ABOUT THIS TASK → Reprint every entry, character for character.

PROVIDED ENTRIES →

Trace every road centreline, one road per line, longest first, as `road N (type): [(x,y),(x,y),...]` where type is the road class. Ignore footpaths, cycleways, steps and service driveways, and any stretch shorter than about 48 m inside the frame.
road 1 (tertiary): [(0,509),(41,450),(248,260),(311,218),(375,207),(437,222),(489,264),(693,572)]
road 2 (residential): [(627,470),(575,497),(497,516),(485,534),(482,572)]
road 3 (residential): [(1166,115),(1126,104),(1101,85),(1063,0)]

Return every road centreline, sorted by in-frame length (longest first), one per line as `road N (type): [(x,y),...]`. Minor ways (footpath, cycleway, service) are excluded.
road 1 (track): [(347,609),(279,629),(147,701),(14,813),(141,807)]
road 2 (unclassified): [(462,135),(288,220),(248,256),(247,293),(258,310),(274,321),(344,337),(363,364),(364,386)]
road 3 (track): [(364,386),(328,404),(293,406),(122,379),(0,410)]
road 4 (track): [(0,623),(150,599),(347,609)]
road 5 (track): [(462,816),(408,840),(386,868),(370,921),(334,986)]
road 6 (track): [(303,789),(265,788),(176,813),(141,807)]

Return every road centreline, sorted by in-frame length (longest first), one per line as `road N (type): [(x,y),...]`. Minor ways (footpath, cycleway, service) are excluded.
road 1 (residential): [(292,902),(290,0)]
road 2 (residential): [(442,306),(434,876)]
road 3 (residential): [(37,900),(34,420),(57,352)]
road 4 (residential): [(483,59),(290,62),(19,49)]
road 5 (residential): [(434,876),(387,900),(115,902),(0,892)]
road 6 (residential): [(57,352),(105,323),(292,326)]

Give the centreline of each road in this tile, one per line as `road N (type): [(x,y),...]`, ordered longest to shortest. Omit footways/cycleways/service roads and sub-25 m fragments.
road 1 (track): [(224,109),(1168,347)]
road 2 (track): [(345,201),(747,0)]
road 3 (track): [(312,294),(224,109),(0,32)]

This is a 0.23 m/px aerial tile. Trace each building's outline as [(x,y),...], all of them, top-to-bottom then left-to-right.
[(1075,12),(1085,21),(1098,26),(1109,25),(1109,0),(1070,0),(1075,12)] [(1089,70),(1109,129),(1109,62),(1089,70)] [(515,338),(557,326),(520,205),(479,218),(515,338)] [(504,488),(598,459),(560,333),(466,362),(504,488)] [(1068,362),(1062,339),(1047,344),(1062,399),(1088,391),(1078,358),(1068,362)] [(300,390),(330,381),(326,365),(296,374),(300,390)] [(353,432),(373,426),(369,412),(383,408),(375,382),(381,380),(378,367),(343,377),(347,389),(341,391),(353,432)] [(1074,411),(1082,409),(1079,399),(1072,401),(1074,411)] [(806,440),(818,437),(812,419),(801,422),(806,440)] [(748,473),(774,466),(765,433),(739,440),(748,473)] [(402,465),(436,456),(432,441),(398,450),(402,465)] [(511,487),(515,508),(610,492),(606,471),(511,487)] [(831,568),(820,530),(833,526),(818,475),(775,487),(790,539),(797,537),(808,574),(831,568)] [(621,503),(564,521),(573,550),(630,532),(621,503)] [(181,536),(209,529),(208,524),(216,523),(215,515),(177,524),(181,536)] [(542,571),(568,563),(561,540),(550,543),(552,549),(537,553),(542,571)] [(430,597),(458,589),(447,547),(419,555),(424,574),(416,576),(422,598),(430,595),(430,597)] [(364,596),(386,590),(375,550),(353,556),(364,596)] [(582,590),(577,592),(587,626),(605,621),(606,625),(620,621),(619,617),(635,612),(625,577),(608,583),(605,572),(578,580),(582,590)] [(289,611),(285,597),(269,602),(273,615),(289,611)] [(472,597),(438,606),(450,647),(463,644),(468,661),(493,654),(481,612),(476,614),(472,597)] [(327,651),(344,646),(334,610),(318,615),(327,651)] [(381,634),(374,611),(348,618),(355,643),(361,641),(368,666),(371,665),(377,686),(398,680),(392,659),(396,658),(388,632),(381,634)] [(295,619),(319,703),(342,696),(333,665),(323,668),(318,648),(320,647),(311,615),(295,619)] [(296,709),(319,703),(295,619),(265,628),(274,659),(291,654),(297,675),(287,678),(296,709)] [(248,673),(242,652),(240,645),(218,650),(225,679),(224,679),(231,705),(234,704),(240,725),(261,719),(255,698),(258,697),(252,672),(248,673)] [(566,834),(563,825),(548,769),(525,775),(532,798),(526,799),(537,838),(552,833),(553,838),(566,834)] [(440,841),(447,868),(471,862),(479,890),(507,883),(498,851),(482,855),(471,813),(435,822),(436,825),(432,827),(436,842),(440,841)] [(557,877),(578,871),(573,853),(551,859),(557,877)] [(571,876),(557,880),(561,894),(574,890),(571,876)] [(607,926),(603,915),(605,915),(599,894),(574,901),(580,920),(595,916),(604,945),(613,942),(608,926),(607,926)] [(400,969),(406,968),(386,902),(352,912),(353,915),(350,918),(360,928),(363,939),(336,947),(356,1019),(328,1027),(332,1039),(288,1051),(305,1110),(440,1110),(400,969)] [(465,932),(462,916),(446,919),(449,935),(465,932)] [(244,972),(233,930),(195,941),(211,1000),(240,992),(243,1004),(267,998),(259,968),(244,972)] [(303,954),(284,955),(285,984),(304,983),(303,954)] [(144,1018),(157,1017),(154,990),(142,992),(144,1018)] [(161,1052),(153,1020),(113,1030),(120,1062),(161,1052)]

WRITTEN ANSWER →
Trace every road centreline, one road per line, longest first, as `road N (type): [(x,y),(x,y),...]` where type is the road class. Ignore footpaths, cycleways, steps and service driveways, and any stretch shorter than about 48 m inside the frame.
road 1 (tertiary): [(0,509),(41,450),(248,260),(311,218),(375,207),(437,222),(489,264),(693,572)]
road 2 (residential): [(627,470),(575,497),(497,516),(485,534),(482,572)]
road 3 (residential): [(1166,115),(1126,104),(1101,85),(1063,0)]

Return every road centreline, sorted by in-frame length (longest first), one per line as `road N (type): [(x,y),...]`. Minor ways (footpath, cycleway, service) are excluded.
road 1 (track): [(347,609),(279,629),(147,701),(14,813),(141,807)]
road 2 (unclassified): [(462,135),(288,220),(248,256),(247,293),(258,310),(274,321),(344,337),(363,364),(364,386)]
road 3 (track): [(364,386),(328,404),(293,406),(122,379),(0,410)]
road 4 (track): [(0,623),(150,599),(347,609)]
road 5 (track): [(462,816),(408,840),(386,868),(370,921),(334,986)]
road 6 (track): [(303,789),(265,788),(176,813),(141,807)]

Return every road centreline, sorted by in-frame length (longest first), one per line as `road N (type): [(x,y),...]`. Minor ways (footpath, cycleway, service) are excluded.
road 1 (residential): [(292,902),(290,0)]
road 2 (residential): [(442,306),(434,876)]
road 3 (residential): [(37,900),(34,420),(57,352)]
road 4 (residential): [(483,59),(290,62),(19,49)]
road 5 (residential): [(434,876),(387,900),(115,902),(0,892)]
road 6 (residential): [(57,352),(105,323),(292,326)]

Give the centreline of each road in this tile, one per line as `road N (type): [(x,y),...]`, ordered longest to shortest. Omit footways/cycleways/service roads and sub-25 m fragments.
road 1 (track): [(224,109),(1168,347)]
road 2 (track): [(345,201),(747,0)]
road 3 (track): [(312,294),(224,109),(0,32)]

This is a 0.23 m/px aerial tile. Trace each building's outline as [(x,y),...], all of them, top-to-bottom then left-to-right.
[(1075,12),(1085,21),(1098,26),(1109,25),(1109,0),(1070,0),(1075,12)] [(1089,70),(1109,129),(1109,62),(1089,70)] [(515,338),(557,326),(520,205),(479,218),(515,338)] [(504,488),(598,459),(560,333),(466,362),(504,488)] [(1068,362),(1062,339),(1047,344),(1062,399),(1088,391),(1078,358),(1068,362)] [(300,390),(330,381),(326,365),(296,374),(300,390)] [(353,432),(373,426),(369,412),(383,408),(375,382),(381,380),(378,367),(343,377),(347,389),(341,391),(353,432)] [(1074,411),(1082,409),(1079,399),(1072,401),(1074,411)] [(806,440),(818,437),(812,419),(801,422),(806,440)] [(748,473),(774,466),(765,433),(739,440),(748,473)] [(402,465),(436,456),(432,441),(398,450),(402,465)] [(511,487),(515,508),(610,492),(606,471),(511,487)] [(831,568),(820,530),(833,526),(818,475),(775,487),(790,539),(797,537),(808,574),(831,568)] [(621,503),(564,521),(573,550),(630,532),(621,503)] [(181,536),(209,529),(208,524),(216,523),(215,515),(177,524),(181,536)] [(542,571),(568,563),(561,540),(550,543),(552,549),(537,553),(542,571)] [(430,597),(458,589),(447,547),(419,555),(424,574),(416,576),(422,598),(430,595),(430,597)] [(364,596),(386,590),(375,550),(353,556),(364,596)] [(582,590),(577,592),(587,626),(605,621),(606,625),(620,621),(619,617),(635,612),(625,577),(608,583),(605,572),(578,580),(582,590)] [(289,611),(285,597),(269,602),(273,615),(289,611)] [(472,597),(438,606),(450,647),(463,644),(468,661),(493,654),(481,612),(476,614),(472,597)] [(327,651),(344,646),(334,610),(318,615),(327,651)] [(381,634),(374,611),(348,618),(355,643),(361,641),(368,666),(371,665),(377,686),(398,680),(392,659),(396,658),(388,632),(381,634)] [(295,619),(319,703),(342,696),(333,665),(323,668),(318,648),(320,647),(311,615),(295,619)] [(296,709),(319,703),(295,619),(265,628),(274,659),(291,654),(297,675),(287,678),(296,709)] [(248,673),(242,652),(240,645),(218,650),(225,679),(224,679),(231,705),(234,704),(240,725),(261,719),(255,698),(258,697),(252,672),(248,673)] [(566,834),(563,825),(548,769),(525,775),(532,798),(526,799),(537,838),(552,833),(553,838),(566,834)] [(440,841),(447,868),(471,862),(479,890),(507,883),(498,851),(482,855),(471,813),(435,822),(436,825),(432,827),(436,842),(440,841)] [(557,877),(578,871),(573,853),(551,859),(557,877)] [(571,876),(557,880),(561,894),(574,890),(571,876)] [(607,926),(603,915),(605,915),(599,894),(574,901),(580,920),(595,916),(604,945),(613,942),(608,926),(607,926)] [(400,969),(406,968),(386,902),(352,912),(353,915),(350,918),(360,928),(363,939),(336,947),(356,1019),(328,1027),(332,1039),(288,1051),(305,1110),(440,1110),(400,969)] [(465,932),(462,916),(446,919),(449,935),(465,932)] [(244,972),(233,930),(195,941),(211,1000),(240,992),(243,1004),(267,998),(259,968),(244,972)] [(303,954),(284,955),(285,984),(304,983),(303,954)] [(144,1018),(157,1017),(154,990),(142,992),(144,1018)] [(161,1052),(153,1020),(113,1030),(120,1062),(161,1052)]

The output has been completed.